(Dataset items)
=-=-=
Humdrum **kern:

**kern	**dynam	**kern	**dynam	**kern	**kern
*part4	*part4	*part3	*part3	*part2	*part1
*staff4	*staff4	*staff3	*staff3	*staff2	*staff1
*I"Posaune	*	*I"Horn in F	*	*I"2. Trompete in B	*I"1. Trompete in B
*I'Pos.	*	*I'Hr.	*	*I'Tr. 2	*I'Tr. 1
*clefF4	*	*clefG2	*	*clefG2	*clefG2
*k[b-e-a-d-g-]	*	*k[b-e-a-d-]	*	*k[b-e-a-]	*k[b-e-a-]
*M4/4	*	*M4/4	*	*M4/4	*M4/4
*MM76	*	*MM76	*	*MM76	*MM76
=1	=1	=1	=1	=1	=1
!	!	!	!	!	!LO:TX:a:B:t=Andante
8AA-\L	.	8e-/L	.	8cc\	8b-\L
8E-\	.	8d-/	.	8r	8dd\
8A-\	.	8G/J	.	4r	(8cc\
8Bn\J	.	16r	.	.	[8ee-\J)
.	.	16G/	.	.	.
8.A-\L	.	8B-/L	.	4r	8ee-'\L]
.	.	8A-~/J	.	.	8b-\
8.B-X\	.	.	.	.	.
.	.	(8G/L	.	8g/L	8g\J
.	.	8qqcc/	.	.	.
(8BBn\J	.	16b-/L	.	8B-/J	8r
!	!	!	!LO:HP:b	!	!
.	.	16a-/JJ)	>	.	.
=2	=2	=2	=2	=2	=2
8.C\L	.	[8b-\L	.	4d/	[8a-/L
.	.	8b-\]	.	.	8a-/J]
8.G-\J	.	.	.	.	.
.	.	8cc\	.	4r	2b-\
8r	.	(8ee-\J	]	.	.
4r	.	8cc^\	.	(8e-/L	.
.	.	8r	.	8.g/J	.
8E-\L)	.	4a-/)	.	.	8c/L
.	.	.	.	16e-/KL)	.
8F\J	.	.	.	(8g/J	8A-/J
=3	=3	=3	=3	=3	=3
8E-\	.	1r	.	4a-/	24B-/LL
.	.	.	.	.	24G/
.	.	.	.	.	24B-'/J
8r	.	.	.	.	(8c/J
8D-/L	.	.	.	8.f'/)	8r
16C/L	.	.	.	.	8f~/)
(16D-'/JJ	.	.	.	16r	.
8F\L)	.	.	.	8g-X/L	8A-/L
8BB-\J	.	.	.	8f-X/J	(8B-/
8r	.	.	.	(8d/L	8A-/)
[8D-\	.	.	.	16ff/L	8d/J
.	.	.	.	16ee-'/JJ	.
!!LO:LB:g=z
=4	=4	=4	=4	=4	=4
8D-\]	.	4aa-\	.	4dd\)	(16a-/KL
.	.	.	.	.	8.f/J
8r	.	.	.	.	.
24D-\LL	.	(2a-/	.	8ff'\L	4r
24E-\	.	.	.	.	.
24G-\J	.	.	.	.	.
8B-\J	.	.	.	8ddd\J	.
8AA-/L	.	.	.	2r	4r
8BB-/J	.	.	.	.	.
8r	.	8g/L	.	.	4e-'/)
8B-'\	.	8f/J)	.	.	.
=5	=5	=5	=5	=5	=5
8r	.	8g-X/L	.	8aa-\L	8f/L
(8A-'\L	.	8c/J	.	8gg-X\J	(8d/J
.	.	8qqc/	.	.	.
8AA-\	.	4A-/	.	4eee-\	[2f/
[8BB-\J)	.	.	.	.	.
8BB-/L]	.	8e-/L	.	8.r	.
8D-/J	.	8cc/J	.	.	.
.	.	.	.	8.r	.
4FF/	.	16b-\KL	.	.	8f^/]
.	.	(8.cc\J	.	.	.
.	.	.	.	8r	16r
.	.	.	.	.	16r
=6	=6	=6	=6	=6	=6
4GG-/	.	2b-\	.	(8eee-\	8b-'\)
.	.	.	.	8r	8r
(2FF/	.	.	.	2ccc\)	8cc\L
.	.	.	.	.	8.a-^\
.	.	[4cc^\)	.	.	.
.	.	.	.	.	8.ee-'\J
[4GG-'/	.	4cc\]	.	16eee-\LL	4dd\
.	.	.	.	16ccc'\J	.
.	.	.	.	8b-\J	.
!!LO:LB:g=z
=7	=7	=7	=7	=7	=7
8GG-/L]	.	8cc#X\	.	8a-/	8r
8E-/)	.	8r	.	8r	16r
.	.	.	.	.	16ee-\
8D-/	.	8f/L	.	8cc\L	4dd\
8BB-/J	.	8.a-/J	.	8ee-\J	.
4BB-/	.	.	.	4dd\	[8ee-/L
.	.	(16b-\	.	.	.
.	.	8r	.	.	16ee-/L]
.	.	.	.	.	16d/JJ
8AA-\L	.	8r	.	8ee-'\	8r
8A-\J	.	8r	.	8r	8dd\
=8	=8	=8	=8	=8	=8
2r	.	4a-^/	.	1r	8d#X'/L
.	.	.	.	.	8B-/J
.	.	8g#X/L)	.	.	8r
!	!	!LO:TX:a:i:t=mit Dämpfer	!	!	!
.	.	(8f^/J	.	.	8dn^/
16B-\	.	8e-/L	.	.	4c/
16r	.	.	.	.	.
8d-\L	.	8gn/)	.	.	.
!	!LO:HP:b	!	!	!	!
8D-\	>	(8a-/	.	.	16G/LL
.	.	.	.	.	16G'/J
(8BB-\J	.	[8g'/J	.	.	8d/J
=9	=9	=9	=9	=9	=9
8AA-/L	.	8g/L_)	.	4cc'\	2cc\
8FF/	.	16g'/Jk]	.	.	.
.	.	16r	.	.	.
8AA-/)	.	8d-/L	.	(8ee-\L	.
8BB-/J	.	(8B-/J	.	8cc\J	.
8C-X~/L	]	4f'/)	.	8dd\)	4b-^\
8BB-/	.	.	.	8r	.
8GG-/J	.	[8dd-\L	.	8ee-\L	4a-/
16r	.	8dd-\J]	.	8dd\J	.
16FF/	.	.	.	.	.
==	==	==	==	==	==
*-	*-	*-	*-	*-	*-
=-=-=
■ SHORT EXERCISE: Copy every line in the rows above that contains the string "kern".

■ SOLVED PROBLEM:
Humdrum **kern:
**kern	**dynam	**kern	**dynam	**kern	**kern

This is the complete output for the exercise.